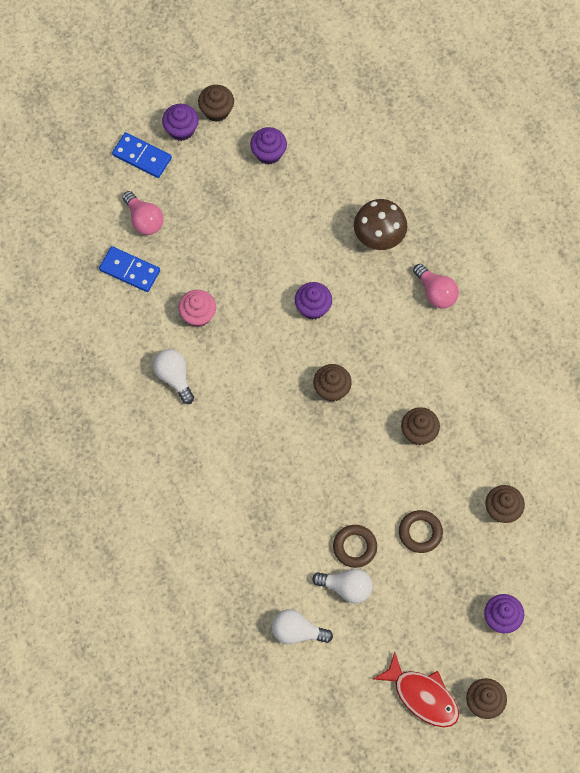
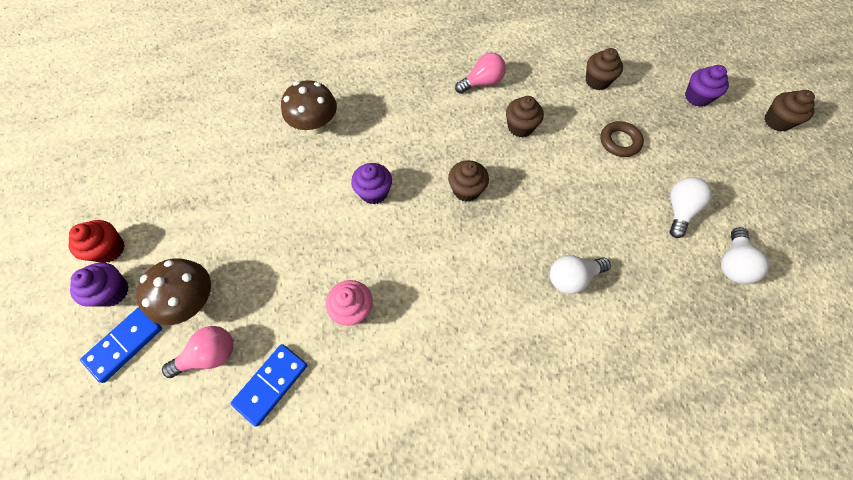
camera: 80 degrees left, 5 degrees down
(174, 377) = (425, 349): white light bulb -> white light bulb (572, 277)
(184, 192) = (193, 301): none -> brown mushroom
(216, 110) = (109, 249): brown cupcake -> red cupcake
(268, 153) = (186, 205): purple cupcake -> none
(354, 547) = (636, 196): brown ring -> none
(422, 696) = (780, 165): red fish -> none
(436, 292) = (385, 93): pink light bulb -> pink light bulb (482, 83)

_____

▶ _Task details_
Say, as a number only, how many lines of the data contain "cupcake".

▶ _Written response_
2